● **EXERCISE DESCRIPTION**: All lines in the records below from the line with "none -> white mifibote (557,401)" through the line with "brown domudozu (1156,226)" are to be given again exactly, both ends included; the pictures are to be left out.
■ ■ ■
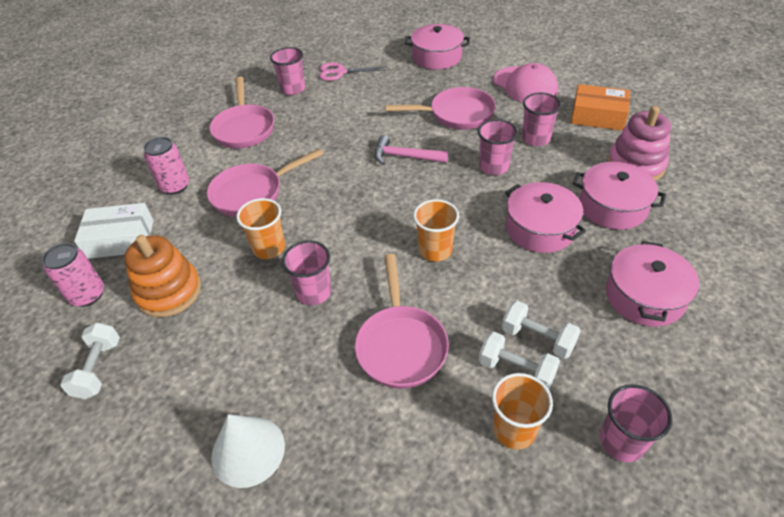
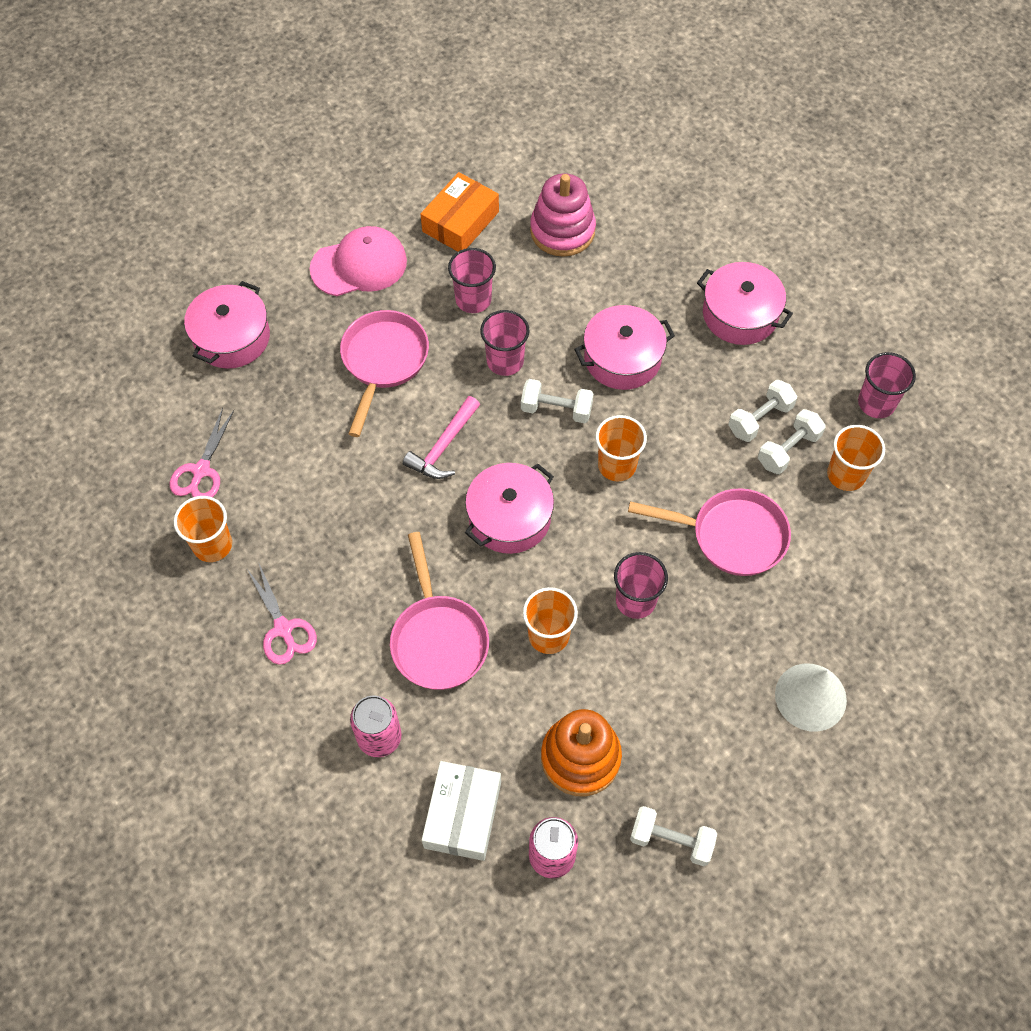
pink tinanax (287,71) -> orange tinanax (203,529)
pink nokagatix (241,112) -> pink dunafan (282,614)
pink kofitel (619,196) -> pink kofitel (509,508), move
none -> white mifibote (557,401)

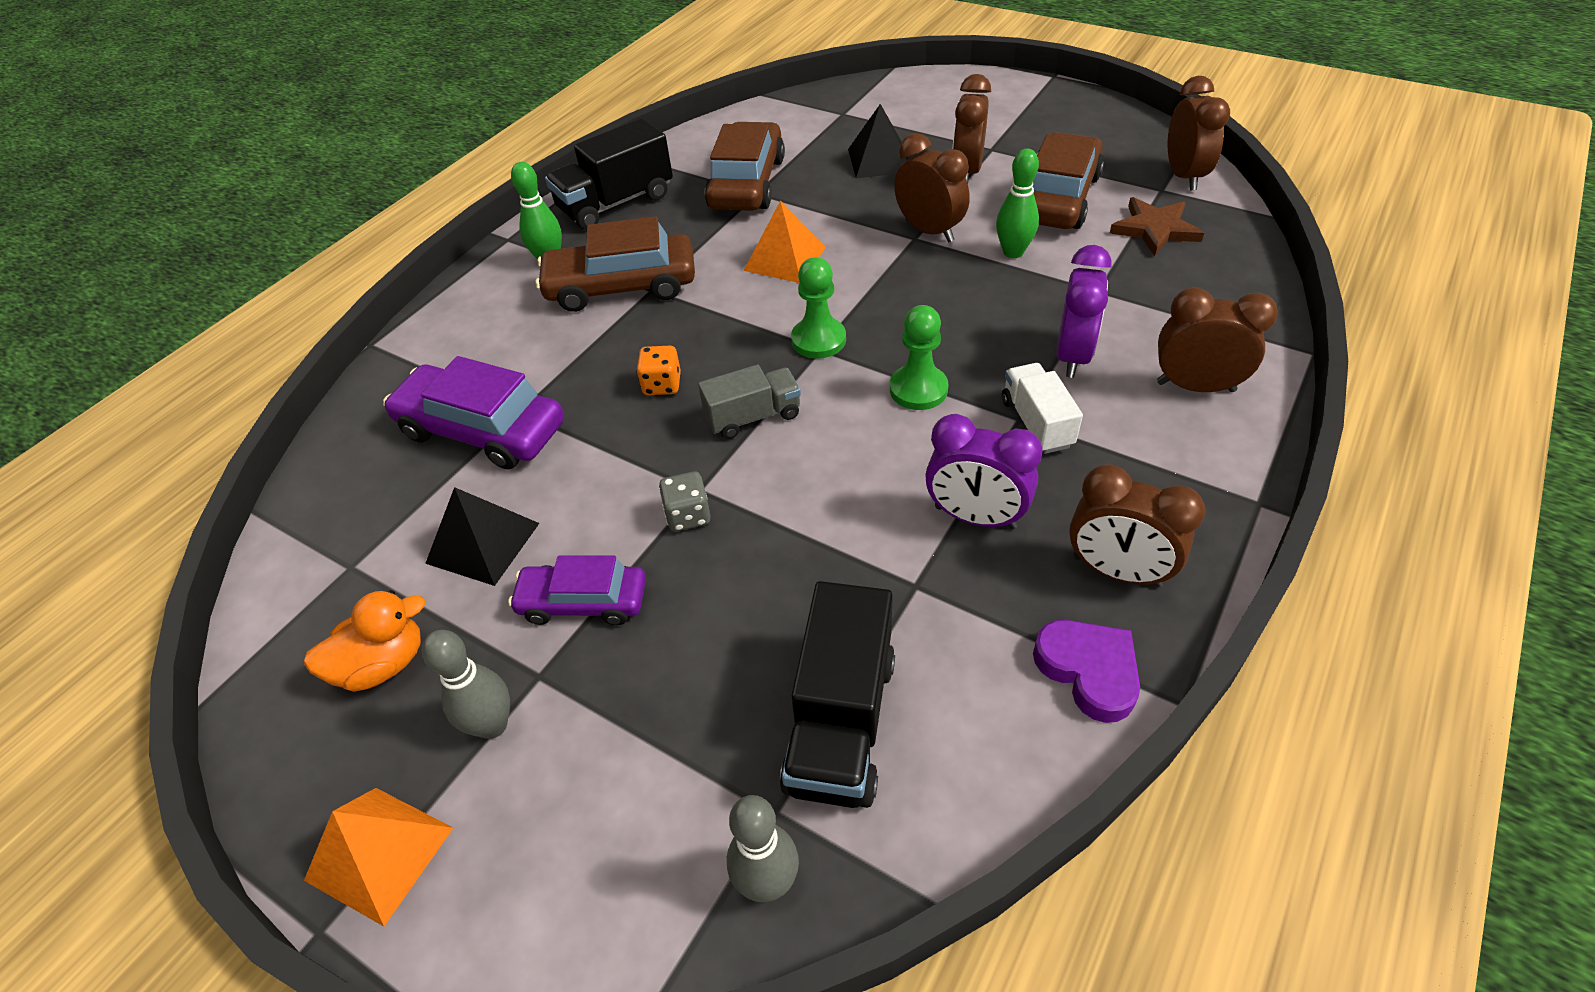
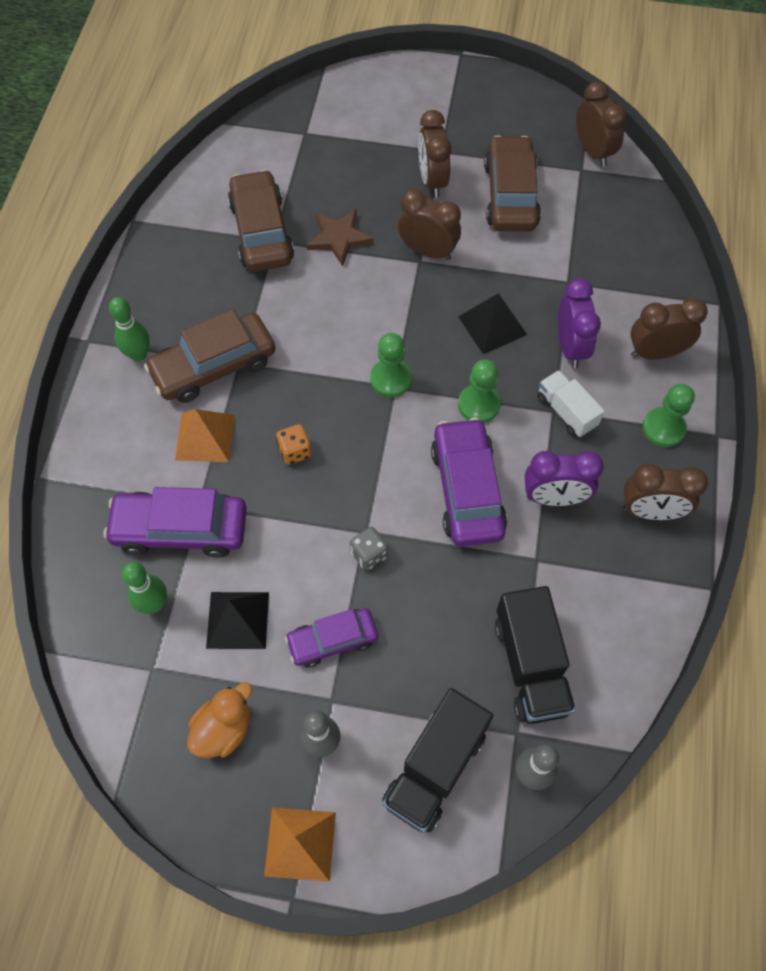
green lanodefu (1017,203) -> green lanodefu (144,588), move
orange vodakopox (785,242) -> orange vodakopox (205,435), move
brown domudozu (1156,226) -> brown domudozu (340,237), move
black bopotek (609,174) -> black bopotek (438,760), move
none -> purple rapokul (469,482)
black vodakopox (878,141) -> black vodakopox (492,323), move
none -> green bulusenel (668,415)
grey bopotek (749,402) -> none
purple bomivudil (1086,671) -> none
■ ■ ■
● **ANSWER TO THE EXERCISE**:
none -> white mifibote (557,401)

green lanodefu (1017,203) -> green lanodefu (144,588), move
orange vodakopox (785,242) -> orange vodakopox (205,435), move
brown domudozu (1156,226) -> brown domudozu (340,237), move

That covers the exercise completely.